[Excerpts from a dataset]
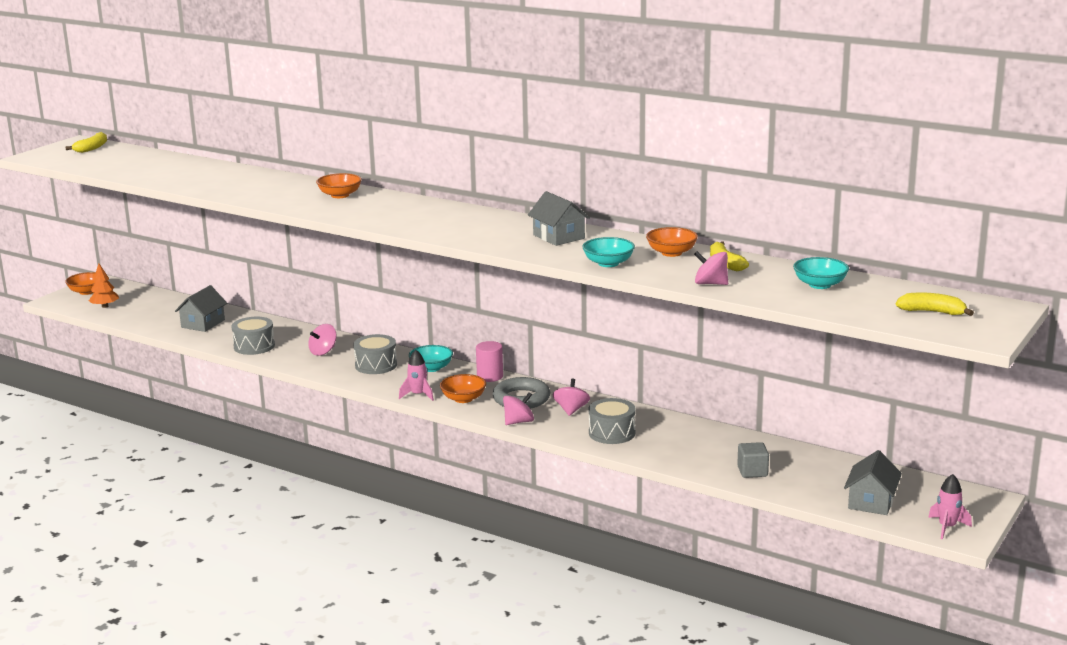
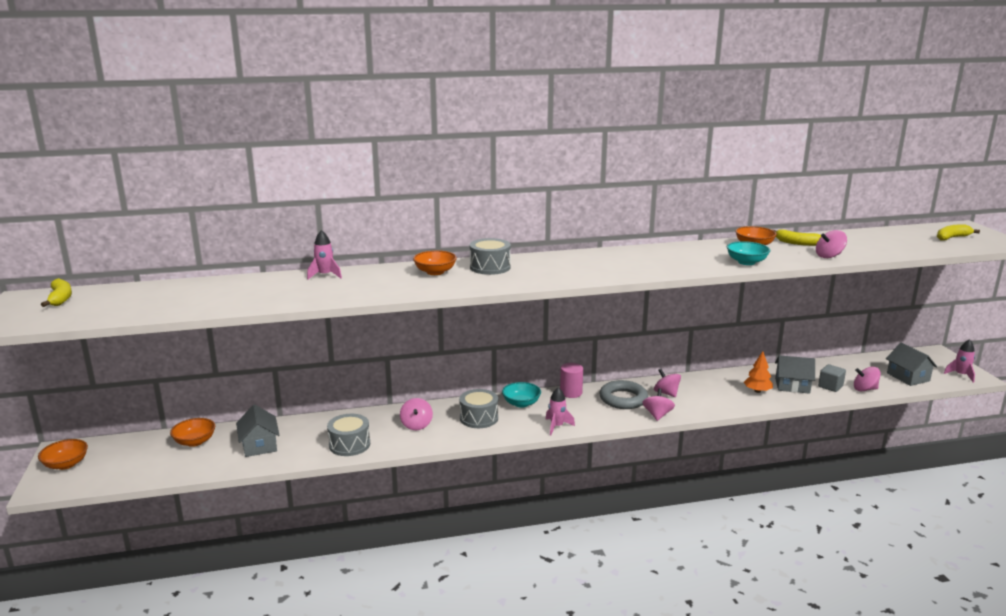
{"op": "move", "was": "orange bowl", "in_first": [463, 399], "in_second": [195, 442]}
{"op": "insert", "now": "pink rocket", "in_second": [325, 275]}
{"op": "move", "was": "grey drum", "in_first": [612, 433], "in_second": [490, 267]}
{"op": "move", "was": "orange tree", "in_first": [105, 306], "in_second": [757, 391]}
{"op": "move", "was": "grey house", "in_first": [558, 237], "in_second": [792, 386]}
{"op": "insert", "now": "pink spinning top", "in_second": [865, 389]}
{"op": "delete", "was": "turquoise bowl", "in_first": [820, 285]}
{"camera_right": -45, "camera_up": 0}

» Task prompt: An exact copy of the entries, without any pictures, is what the answer should be.

» Expected output:
{"op": "move", "was": "orange bowl", "in_first": [463, 399], "in_second": [195, 442]}
{"op": "insert", "now": "pink rocket", "in_second": [325, 275]}
{"op": "move", "was": "grey drum", "in_first": [612, 433], "in_second": [490, 267]}
{"op": "move", "was": "orange tree", "in_first": [105, 306], "in_second": [757, 391]}
{"op": "move", "was": "grey house", "in_first": [558, 237], "in_second": [792, 386]}
{"op": "insert", "now": "pink spinning top", "in_second": [865, 389]}
{"op": "delete", "was": "turquoise bowl", "in_first": [820, 285]}
{"camera_right": -45, "camera_up": 0}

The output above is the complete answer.